PROBLEM STATEMENT> Gather each line below that contains the string "with" and copy it in full.

Data entries:
_ _ _ _ _ _ _

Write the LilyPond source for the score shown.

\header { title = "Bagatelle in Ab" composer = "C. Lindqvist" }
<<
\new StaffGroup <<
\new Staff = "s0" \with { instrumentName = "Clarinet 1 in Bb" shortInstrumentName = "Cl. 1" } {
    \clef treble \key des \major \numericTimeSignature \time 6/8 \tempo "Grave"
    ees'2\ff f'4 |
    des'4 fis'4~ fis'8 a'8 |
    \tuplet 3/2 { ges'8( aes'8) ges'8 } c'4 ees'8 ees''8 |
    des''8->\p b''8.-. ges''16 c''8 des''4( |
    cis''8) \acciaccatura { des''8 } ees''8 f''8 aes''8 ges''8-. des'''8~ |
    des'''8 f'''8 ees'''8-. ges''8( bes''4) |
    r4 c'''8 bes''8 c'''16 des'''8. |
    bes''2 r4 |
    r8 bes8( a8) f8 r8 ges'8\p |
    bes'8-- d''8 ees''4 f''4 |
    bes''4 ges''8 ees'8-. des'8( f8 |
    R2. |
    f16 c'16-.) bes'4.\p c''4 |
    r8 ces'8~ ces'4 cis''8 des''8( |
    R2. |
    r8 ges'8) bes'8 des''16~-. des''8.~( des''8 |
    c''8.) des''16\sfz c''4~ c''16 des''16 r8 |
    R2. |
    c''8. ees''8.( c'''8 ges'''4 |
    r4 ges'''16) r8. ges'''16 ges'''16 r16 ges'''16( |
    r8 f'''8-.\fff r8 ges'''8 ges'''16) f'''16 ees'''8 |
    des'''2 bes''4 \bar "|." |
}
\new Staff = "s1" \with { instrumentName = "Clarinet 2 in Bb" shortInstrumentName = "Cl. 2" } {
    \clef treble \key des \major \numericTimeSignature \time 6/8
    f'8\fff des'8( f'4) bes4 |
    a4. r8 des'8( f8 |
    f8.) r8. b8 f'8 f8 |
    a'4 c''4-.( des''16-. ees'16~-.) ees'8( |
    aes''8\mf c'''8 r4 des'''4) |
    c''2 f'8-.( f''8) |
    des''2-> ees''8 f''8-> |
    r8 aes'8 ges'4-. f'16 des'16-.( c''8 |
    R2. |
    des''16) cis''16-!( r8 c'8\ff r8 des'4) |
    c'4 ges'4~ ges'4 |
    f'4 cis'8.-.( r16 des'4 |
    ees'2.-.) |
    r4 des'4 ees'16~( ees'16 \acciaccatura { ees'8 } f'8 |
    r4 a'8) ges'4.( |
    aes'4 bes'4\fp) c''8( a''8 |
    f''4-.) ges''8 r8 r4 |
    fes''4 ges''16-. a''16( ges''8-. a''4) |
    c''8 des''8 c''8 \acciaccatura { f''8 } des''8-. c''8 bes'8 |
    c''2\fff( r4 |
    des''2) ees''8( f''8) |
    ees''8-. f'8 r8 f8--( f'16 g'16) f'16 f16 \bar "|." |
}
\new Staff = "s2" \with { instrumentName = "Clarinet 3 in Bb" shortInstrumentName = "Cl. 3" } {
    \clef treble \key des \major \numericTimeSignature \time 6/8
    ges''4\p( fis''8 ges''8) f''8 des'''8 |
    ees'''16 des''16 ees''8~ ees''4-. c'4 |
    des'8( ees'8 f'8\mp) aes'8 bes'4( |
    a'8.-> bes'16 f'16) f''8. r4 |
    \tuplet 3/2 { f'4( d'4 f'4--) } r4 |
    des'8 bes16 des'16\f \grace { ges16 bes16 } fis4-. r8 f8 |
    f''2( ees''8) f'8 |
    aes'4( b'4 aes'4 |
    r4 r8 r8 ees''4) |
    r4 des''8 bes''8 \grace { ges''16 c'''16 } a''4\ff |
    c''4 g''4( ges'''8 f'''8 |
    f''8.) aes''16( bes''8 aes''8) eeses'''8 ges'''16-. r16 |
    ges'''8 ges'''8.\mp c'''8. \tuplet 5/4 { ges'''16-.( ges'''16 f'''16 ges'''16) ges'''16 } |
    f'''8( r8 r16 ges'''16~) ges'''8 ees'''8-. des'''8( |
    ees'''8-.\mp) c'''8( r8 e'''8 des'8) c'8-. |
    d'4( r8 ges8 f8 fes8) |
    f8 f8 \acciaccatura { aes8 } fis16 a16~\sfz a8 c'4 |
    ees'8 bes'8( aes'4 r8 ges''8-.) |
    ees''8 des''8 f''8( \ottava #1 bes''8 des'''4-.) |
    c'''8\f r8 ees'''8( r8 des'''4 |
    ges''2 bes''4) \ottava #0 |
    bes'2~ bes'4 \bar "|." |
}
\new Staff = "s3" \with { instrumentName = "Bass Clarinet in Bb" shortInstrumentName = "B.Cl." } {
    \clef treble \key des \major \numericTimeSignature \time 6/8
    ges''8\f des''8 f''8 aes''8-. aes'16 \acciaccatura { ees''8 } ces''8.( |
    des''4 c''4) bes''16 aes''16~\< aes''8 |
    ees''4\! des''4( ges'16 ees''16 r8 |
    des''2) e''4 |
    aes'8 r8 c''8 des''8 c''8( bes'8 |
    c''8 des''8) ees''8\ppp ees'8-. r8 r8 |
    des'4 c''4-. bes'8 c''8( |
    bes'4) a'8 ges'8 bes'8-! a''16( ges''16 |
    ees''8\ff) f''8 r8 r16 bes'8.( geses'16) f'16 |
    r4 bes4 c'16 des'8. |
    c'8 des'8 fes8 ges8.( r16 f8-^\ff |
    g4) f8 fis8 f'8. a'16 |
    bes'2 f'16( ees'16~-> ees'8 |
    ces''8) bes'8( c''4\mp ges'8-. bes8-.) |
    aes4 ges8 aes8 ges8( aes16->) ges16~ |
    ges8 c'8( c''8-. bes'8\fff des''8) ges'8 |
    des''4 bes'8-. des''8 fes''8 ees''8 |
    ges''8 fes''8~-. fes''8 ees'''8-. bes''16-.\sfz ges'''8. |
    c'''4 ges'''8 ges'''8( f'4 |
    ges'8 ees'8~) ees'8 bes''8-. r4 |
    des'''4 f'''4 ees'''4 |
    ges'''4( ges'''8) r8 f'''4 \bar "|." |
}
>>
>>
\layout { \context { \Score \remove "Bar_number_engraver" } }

_ _ _ _ _ _ _

CORRECT ANSWER>
\new Staff = "s0" \with { instrumentName = "Clarinet 1 in Bb" shortInstrumentName = "Cl. 1" } {
\new Staff = "s1" \with { instrumentName = "Clarinet 2 in Bb" shortInstrumentName = "Cl. 2" } {
\new Staff = "s2" \with { instrumentName = "Clarinet 3 in Bb" shortInstrumentName = "Cl. 3" } {
\new Staff = "s3" \with { instrumentName = "Bass Clarinet in Bb" shortInstrumentName = "B.Cl." } {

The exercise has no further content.